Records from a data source
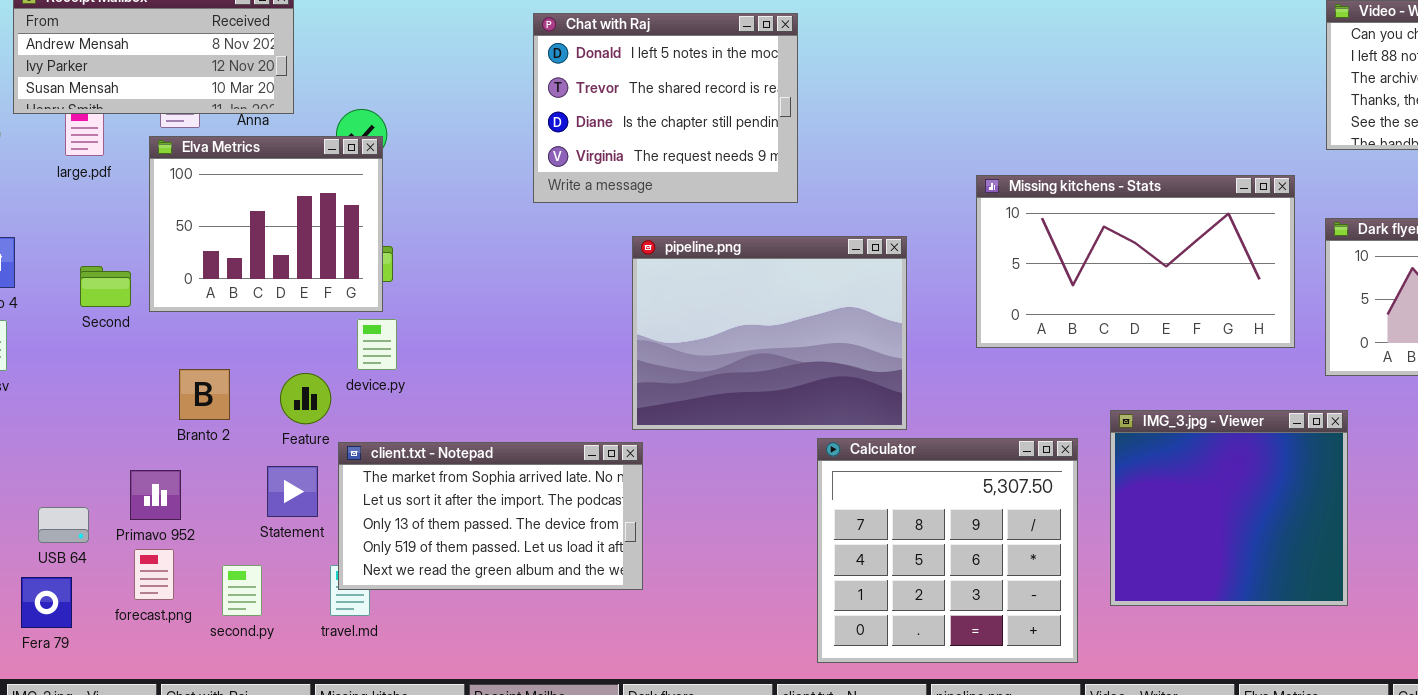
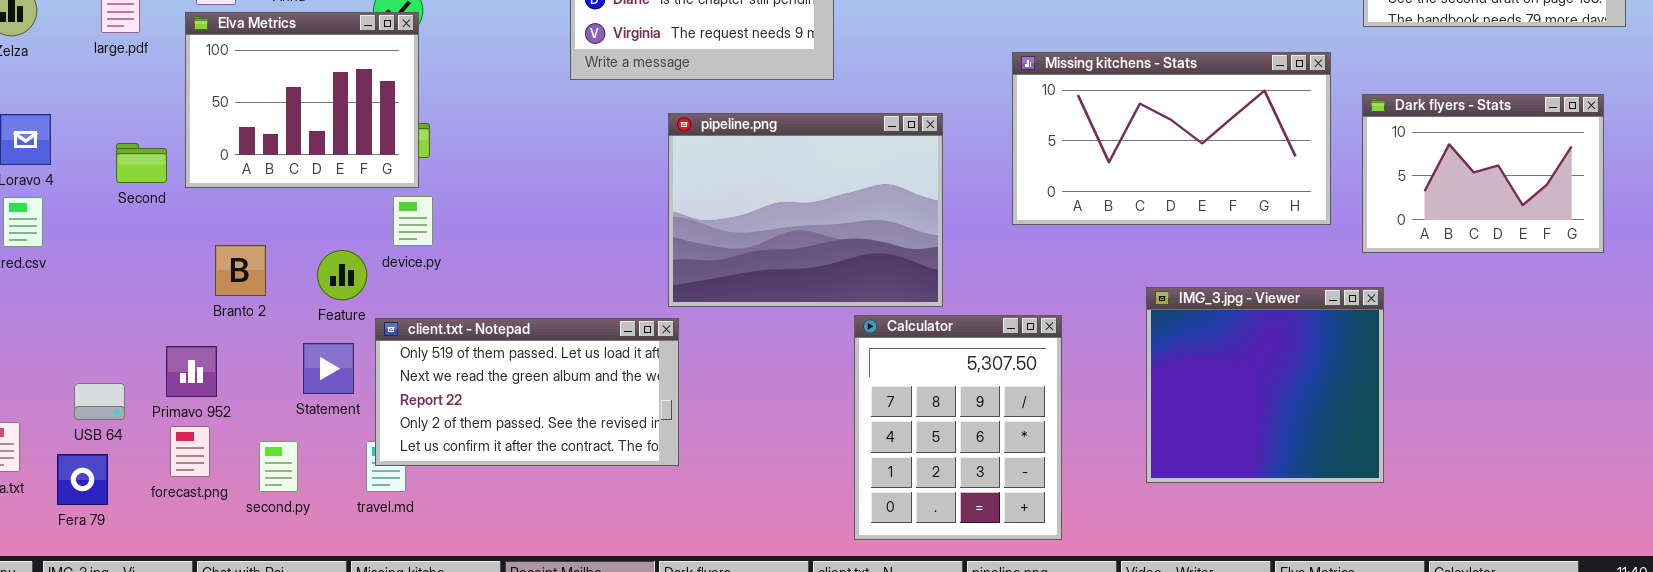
Calculator: [817,438,1078,663] -> [854,315,1062,540], resized
client.txt - Notepad: [338,442,643,590] -> [375,318,679,466], scrolled down 3 rows

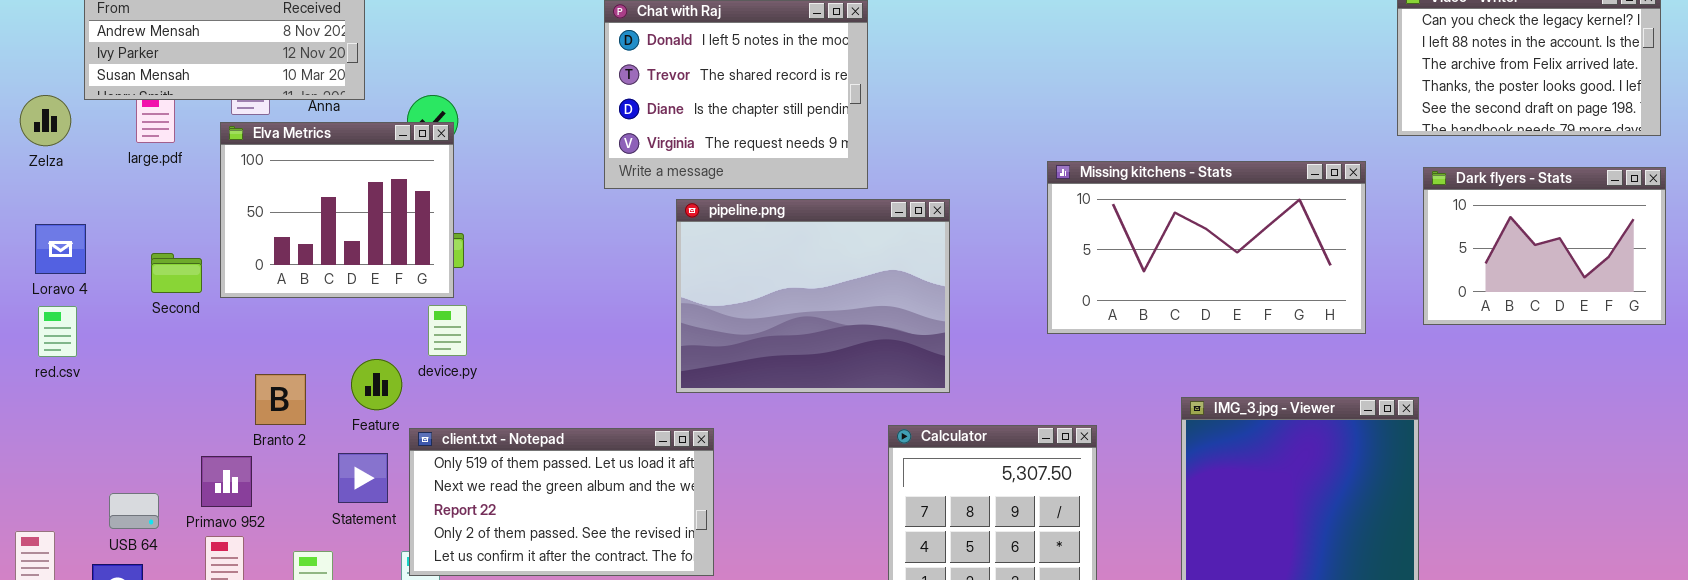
Dark flyers - Stats: [1362,94,1604,253] -> [1423,167,1666,325], moved
pipeline.png: [668,113,943,307] -> [676,199,950,393], moved
Branto 2: [215,245,266,296] -> [255,374,306,425], moved

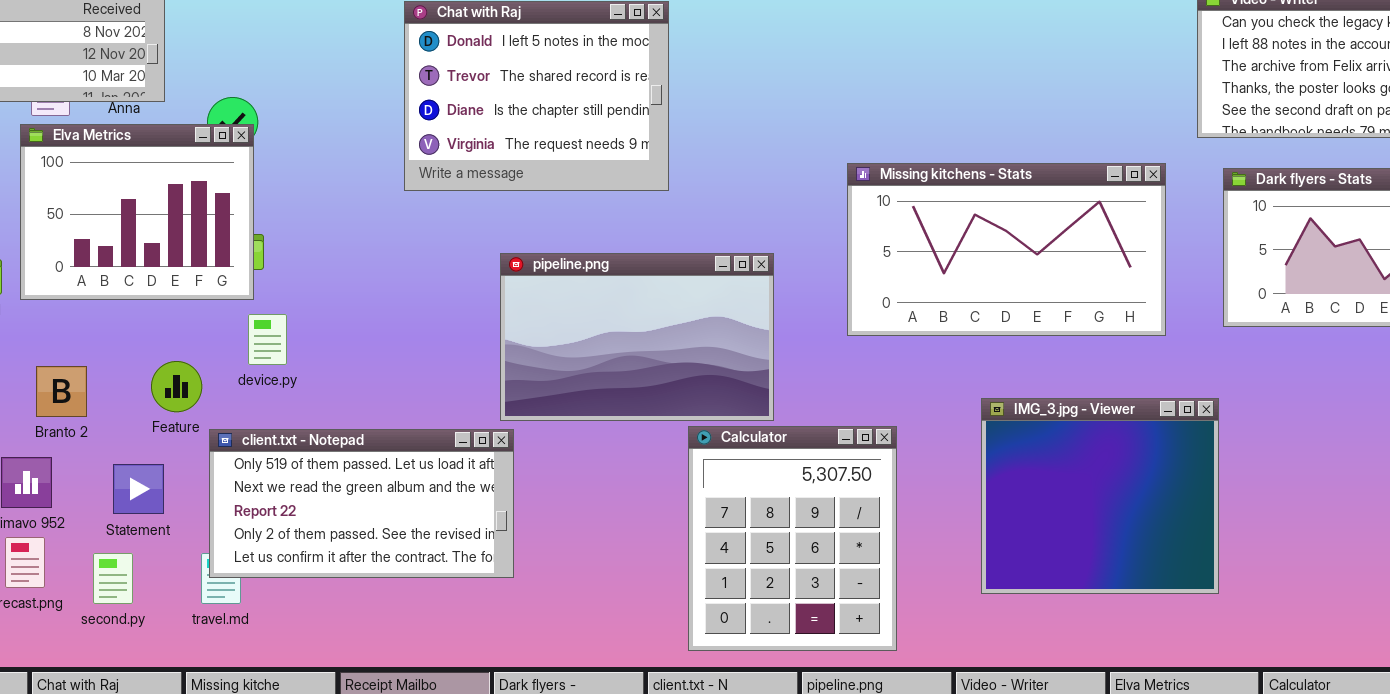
pipeline.png: [676,199,950,393] -> [500,253,774,421], moved, resized
device.py: [428,305,467,356] -> [248,314,287,365], moved
Branto 2: [255,374,306,425] -> [36,366,87,417], moved
Statement: [338,453,388,503] -> [113,464,164,514], moved

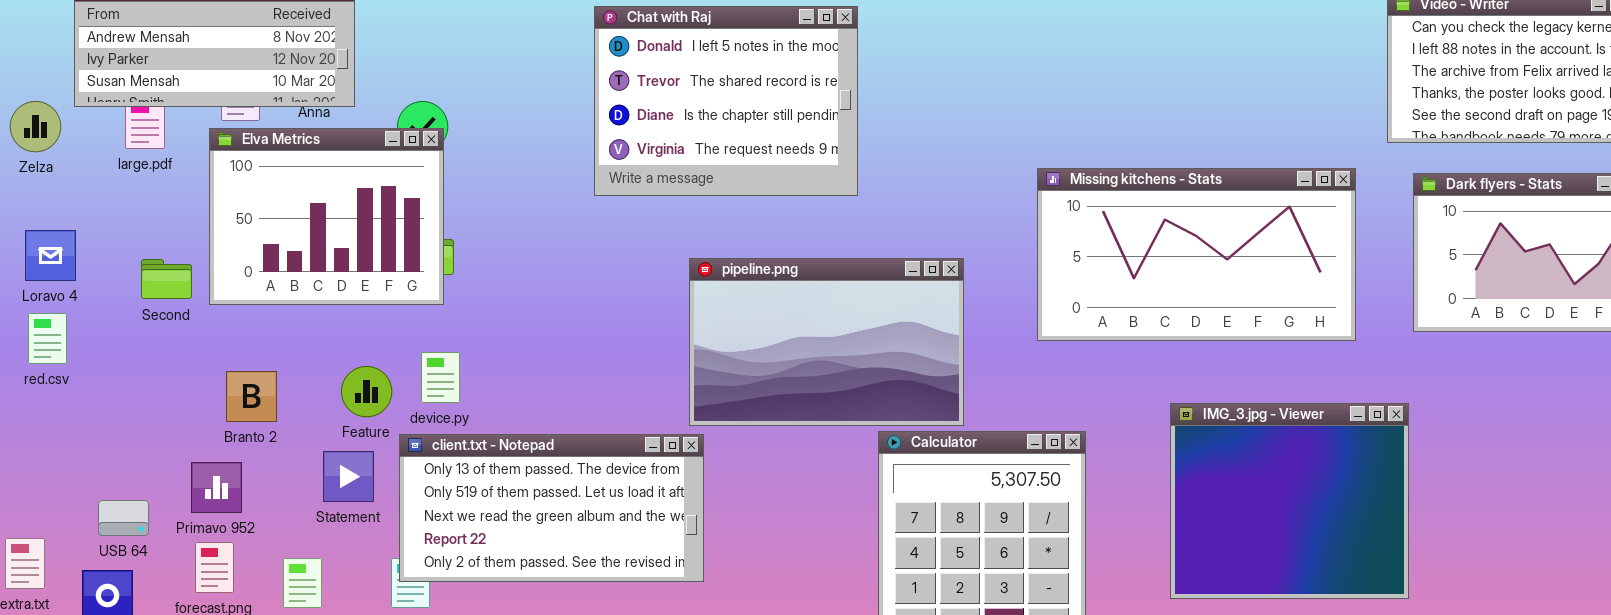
device.py: [248,314,287,365] -> [421,352,460,403], moved
client.txt - Notepad: [209,429,514,578] -> [399,434,704,582], scrolled up 1 row
Statement: [113,464,164,514] -> [323,451,374,502], moved

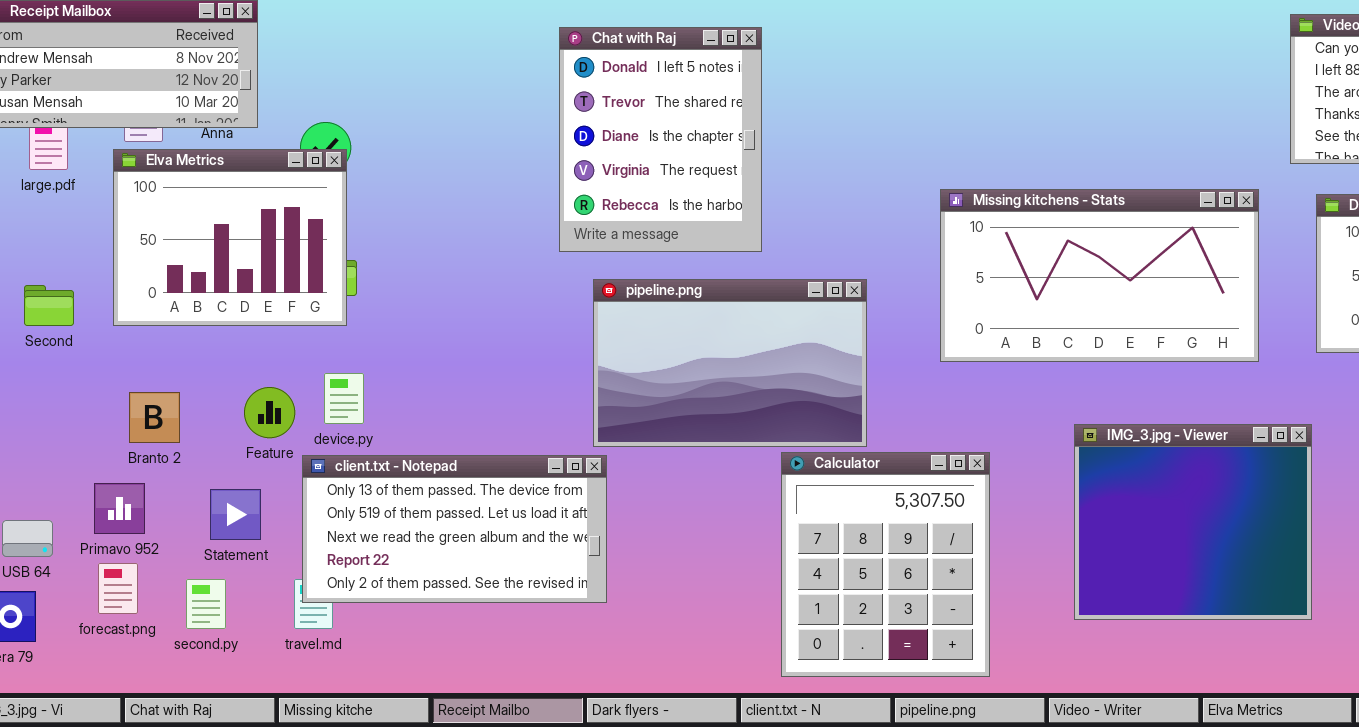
Chat with Raj: [594,6,858,196] -> [559,27,762,252], resized
Second: [141,259,192,299] -> [24,285,74,326], moved
Statement: [323,451,374,502] -> [210,489,261,540], moved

**What the task requires:** Each entry above is to be given again exactly, and any image in it is to be dropped.

**Task result:**
Calculator: [817,438,1078,663] -> [854,315,1062,540], resized
client.txt - Notepad: [338,442,643,590] -> [375,318,679,466], scrolled down 3 rows

Dark flyers - Stats: [1362,94,1604,253] -> [1423,167,1666,325], moved
pipeline.png: [668,113,943,307] -> [676,199,950,393], moved
Branto 2: [215,245,266,296] -> [255,374,306,425], moved

pipeline.png: [676,199,950,393] -> [500,253,774,421], moved, resized
device.py: [428,305,467,356] -> [248,314,287,365], moved
Branto 2: [255,374,306,425] -> [36,366,87,417], moved
Statement: [338,453,388,503] -> [113,464,164,514], moved

device.py: [248,314,287,365] -> [421,352,460,403], moved
client.txt - Notepad: [209,429,514,578] -> [399,434,704,582], scrolled up 1 row
Statement: [113,464,164,514] -> [323,451,374,502], moved

Chat with Raj: [594,6,858,196] -> [559,27,762,252], resized
Second: [141,259,192,299] -> [24,285,74,326], moved
Statement: [323,451,374,502] -> [210,489,261,540], moved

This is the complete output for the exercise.